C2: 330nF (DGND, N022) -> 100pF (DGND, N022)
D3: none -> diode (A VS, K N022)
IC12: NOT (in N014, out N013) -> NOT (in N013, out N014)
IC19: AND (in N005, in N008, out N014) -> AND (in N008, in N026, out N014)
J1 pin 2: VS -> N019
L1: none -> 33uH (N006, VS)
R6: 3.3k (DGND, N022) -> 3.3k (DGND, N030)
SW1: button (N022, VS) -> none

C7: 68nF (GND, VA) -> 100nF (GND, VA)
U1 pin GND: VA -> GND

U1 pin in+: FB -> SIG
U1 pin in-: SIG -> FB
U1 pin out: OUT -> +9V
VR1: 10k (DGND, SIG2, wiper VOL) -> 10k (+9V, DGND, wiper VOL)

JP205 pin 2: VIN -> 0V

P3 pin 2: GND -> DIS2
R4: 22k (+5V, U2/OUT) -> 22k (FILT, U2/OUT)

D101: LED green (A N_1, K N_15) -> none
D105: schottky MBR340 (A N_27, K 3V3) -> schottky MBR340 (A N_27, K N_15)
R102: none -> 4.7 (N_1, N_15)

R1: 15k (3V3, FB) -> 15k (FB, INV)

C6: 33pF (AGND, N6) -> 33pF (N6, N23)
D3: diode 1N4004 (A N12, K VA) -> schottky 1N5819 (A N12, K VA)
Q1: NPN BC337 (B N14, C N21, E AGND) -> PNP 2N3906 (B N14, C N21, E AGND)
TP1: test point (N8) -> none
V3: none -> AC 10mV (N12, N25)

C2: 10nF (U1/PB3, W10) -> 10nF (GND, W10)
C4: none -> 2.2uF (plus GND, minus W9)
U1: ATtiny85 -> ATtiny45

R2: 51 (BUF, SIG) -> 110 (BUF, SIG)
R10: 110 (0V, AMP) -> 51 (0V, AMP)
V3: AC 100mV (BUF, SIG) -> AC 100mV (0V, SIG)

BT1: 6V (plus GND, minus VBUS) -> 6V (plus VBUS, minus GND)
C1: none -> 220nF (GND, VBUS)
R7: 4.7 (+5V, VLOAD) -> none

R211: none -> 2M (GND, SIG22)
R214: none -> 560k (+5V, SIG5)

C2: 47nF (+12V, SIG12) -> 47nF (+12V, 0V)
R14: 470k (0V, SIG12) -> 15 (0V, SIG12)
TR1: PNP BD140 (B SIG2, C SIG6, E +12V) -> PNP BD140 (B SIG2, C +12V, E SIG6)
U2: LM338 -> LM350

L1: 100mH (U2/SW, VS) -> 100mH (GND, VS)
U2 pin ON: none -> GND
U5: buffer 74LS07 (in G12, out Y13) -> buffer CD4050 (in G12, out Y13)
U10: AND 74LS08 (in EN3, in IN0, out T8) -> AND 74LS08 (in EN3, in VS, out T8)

------------------------

- WHAT NEEDS TO BE DONE -
Show every line from the entries above in which the word "AGND" appears.

- OUTPUT -
C6: 33pF (AGND, N6) -> 33pF (N6, N23)
Q1: NPN BC337 (B N14, C N21, E AGND) -> PNP 2N3906 (B N14, C N21, E AGND)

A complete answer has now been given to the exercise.